WHAT IS NEEDED =>
Only the pictures are dropped; the lines of the material that follow are returned exactly.

DATA SEGMENT =>
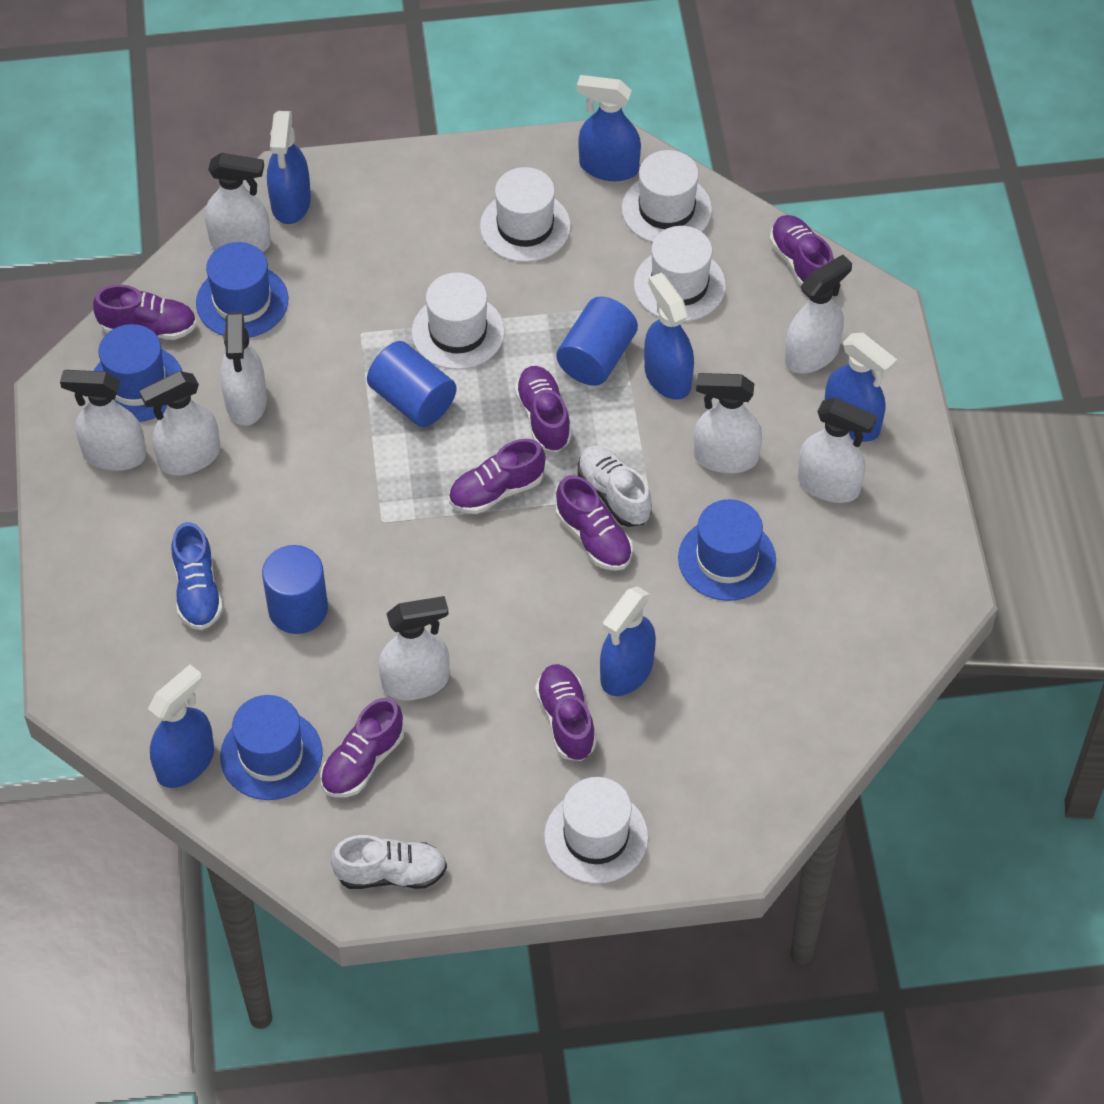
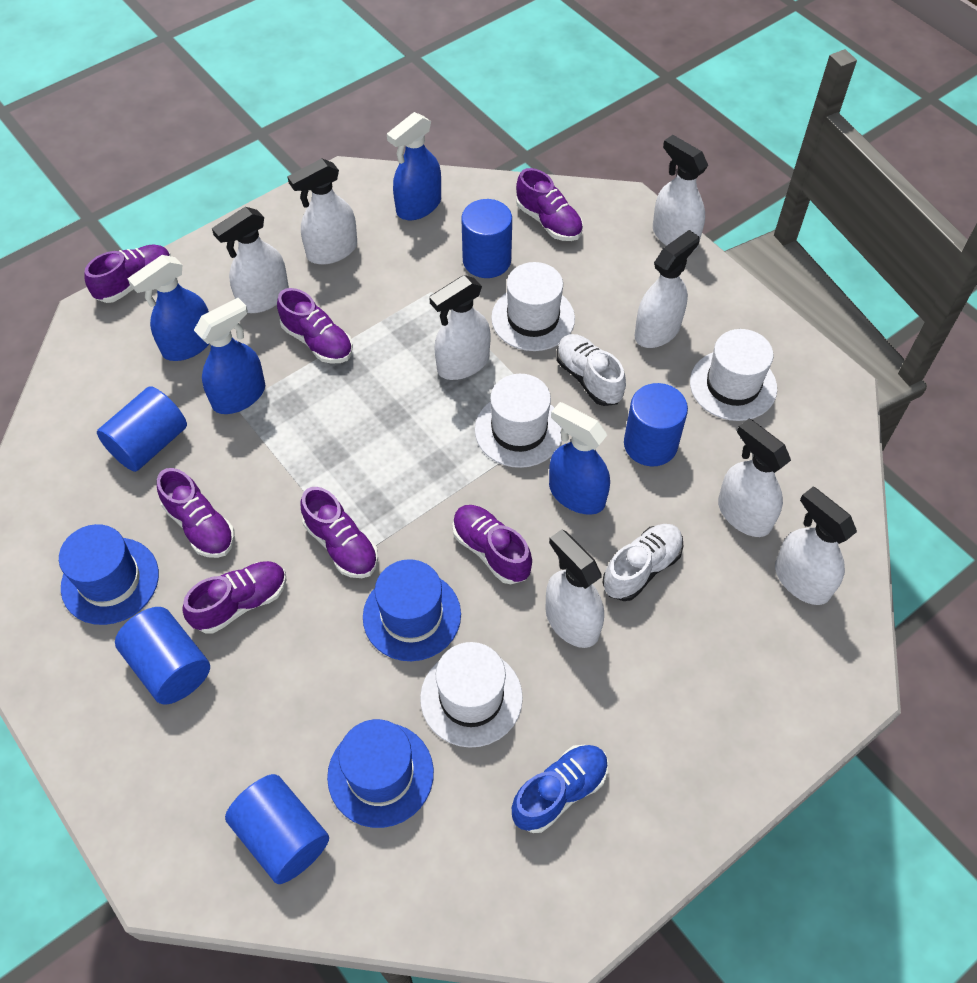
blue cylinder: 3 -> 5
blue hat: 4 -> 3
blue spray bottle: 6 -> 4
white hat: 5 -> 4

ANSWER SECTION =>
blue cylinder: 3 -> 5
blue hat: 4 -> 3
blue spray bottle: 6 -> 4
white hat: 5 -> 4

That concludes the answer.